(Task directions) From the entries below, copy every line that holds the word "sombrero".

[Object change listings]
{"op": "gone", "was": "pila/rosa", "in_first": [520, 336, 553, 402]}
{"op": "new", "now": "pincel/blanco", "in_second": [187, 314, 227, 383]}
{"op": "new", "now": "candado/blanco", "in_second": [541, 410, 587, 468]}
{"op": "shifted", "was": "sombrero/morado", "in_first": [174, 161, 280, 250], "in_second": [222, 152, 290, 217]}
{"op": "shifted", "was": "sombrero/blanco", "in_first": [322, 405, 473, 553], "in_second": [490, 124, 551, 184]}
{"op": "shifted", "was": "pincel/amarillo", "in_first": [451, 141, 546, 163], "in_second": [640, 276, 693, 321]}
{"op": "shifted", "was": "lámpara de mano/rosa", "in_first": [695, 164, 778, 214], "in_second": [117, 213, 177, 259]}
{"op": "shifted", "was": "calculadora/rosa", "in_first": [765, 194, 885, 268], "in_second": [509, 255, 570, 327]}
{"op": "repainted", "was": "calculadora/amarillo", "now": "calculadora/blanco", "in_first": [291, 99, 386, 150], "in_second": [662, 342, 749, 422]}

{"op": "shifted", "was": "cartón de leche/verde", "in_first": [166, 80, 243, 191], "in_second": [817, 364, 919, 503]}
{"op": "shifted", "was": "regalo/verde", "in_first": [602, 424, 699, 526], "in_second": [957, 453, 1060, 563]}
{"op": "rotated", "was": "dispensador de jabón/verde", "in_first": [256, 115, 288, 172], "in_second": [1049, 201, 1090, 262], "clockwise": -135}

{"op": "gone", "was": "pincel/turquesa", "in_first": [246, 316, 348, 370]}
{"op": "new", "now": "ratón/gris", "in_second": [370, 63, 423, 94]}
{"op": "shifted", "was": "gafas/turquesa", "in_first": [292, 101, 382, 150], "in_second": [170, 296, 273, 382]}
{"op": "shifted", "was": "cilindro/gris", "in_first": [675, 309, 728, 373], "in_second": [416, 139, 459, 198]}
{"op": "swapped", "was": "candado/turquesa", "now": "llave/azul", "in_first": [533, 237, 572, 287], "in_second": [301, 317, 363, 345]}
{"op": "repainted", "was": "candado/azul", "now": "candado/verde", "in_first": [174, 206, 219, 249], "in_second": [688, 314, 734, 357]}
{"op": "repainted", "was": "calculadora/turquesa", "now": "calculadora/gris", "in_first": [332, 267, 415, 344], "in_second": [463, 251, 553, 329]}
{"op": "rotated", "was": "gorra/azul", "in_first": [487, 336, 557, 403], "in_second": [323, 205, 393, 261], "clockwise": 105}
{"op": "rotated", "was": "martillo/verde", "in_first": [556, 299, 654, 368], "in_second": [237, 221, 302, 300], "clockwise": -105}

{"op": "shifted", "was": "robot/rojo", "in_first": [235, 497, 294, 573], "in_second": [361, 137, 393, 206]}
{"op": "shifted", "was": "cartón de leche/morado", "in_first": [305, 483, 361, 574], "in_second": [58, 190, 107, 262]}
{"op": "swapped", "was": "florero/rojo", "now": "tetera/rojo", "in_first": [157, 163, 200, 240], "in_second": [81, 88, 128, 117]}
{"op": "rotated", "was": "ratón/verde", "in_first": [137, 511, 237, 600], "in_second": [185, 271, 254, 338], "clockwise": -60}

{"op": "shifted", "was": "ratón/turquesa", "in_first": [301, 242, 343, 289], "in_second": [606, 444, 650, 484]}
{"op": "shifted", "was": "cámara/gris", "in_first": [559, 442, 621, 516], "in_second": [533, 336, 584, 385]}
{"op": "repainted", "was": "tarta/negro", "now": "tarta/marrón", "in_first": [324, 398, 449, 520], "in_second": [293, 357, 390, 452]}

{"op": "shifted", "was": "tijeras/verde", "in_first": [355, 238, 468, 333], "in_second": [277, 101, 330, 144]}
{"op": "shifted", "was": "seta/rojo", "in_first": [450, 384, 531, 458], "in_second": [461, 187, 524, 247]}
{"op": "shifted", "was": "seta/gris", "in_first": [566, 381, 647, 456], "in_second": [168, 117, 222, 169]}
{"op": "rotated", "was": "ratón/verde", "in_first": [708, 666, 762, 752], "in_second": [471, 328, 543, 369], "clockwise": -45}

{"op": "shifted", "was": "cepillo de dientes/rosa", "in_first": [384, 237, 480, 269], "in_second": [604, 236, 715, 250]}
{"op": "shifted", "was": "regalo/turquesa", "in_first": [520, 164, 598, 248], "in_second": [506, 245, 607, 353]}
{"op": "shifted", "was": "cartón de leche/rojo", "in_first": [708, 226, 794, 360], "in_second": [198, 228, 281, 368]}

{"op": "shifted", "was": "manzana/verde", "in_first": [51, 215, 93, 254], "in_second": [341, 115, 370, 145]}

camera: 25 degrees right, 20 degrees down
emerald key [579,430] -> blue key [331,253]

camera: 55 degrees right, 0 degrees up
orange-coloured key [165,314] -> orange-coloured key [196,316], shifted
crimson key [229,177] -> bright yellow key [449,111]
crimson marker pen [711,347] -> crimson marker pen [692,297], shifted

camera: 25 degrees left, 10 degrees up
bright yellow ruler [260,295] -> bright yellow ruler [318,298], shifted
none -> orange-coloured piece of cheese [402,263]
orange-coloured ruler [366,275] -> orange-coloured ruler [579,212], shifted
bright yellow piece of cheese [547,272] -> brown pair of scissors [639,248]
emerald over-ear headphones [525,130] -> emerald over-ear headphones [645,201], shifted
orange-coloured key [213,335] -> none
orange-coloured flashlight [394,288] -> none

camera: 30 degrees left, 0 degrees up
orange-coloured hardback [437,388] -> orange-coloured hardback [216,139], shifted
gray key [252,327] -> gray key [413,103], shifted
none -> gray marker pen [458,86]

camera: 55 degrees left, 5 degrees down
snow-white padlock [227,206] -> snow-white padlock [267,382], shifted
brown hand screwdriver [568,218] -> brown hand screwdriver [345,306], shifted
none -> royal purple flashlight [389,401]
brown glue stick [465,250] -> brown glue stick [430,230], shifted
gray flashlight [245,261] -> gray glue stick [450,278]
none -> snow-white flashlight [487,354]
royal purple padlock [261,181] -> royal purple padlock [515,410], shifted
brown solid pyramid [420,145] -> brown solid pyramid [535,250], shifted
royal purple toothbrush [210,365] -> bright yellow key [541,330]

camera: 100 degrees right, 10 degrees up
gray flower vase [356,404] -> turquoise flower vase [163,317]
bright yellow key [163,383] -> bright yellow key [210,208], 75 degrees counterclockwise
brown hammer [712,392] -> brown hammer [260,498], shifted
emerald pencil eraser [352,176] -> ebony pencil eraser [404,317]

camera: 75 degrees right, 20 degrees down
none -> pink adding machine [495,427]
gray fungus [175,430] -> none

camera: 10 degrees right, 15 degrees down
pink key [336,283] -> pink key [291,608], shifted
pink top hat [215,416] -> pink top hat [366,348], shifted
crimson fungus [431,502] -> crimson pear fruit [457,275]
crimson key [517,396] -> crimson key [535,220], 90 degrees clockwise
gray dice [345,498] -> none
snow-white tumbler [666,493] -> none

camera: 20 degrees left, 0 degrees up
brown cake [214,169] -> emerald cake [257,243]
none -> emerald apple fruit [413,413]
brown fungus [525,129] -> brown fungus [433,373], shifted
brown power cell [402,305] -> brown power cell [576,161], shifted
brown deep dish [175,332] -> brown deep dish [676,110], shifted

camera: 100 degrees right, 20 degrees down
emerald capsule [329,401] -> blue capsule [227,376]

(Task response)
{"op": "shifted", "was": "sombrero/morado", "in_first": [174, 161, 280, 250], "in_second": [222, 152, 290, 217]}
{"op": "shifted", "was": "sombrero/blanco", "in_first": [322, 405, 473, 553], "in_second": [490, 124, 551, 184]}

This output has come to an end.